Data entries:

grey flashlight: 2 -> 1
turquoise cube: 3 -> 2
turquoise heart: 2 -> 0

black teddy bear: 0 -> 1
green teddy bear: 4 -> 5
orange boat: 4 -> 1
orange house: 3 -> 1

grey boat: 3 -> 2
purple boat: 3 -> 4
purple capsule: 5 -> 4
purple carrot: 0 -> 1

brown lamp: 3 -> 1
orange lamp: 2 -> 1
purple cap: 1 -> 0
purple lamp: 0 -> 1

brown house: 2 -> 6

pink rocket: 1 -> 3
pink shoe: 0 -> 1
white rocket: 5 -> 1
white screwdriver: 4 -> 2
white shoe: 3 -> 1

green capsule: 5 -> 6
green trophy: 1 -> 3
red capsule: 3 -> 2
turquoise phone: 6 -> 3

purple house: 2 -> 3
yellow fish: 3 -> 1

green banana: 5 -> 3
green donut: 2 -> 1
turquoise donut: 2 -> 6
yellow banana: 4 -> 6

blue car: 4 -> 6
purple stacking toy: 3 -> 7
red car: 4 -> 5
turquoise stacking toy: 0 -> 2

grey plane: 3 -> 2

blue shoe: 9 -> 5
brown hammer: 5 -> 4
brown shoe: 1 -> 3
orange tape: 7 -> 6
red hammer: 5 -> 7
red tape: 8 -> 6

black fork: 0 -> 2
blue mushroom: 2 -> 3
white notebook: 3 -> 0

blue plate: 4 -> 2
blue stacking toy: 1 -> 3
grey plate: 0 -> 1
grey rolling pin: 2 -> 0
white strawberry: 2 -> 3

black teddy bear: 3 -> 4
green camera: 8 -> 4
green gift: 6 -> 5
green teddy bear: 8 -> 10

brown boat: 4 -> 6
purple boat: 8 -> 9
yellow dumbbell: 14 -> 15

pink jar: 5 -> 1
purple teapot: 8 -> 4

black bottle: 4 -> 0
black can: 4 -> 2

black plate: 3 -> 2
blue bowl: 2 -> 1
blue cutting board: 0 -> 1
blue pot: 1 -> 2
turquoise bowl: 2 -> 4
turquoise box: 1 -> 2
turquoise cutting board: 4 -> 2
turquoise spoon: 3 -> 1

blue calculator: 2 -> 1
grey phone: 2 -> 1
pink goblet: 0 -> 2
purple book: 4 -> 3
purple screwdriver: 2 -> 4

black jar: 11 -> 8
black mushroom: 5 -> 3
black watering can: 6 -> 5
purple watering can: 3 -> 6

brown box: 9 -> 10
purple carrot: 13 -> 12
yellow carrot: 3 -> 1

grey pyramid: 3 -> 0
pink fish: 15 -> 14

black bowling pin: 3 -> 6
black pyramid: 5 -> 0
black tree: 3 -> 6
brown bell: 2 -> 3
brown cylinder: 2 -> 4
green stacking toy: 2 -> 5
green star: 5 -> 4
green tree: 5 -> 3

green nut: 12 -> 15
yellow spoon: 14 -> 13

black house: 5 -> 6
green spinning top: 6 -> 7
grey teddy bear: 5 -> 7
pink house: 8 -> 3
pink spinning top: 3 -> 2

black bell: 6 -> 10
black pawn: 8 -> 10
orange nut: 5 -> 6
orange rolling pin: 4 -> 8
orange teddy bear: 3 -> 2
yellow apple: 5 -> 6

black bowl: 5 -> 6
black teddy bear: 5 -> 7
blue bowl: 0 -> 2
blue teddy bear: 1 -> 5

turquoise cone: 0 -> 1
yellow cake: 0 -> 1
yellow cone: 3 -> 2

• _Work instructions_
Find how many lines in the entries above have the string "spoon" and report only that number.

• _Answer below_
2